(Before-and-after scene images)
[Start of Attachment]

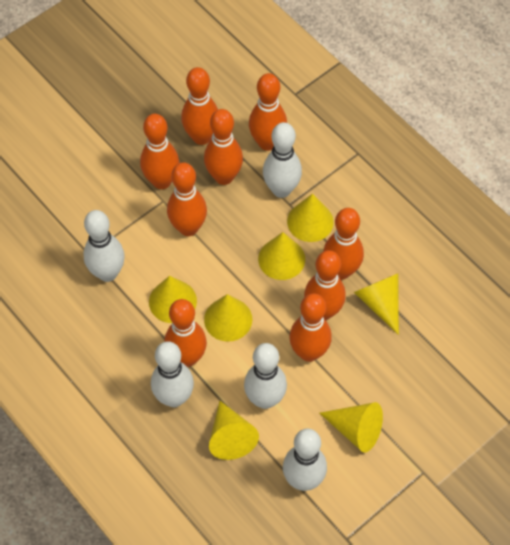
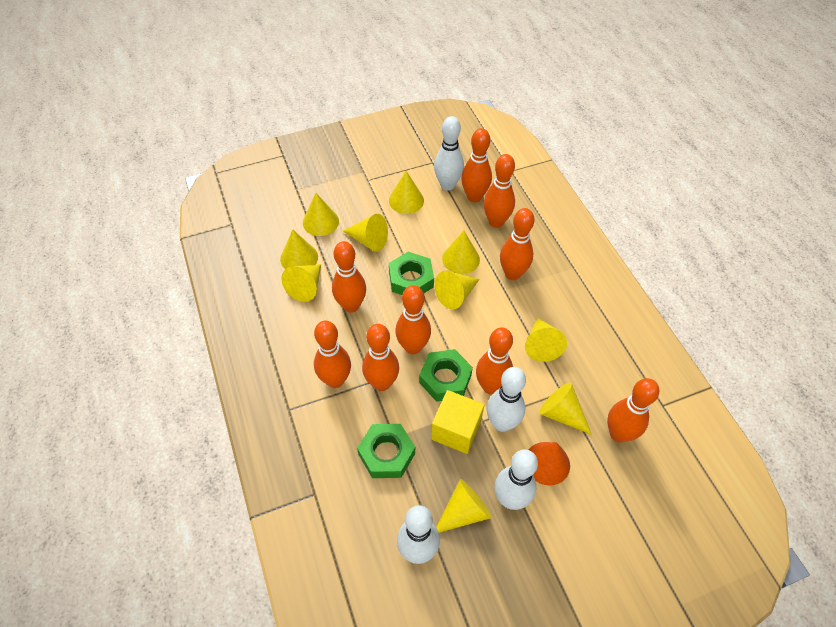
green nut: 0 -> 3
orange cone: 0 -> 1
white bowling pin: 5 -> 4
yellow cone: 7 -> 10
yellow cube: 0 -> 1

[End of Attachment]

- **YOUR GOAL**: What is needed here is each line above set down word for word, minus the images.

- **EXPECTED OUTPUT**:
green nut: 0 -> 3
orange cone: 0 -> 1
white bowling pin: 5 -> 4
yellow cone: 7 -> 10
yellow cube: 0 -> 1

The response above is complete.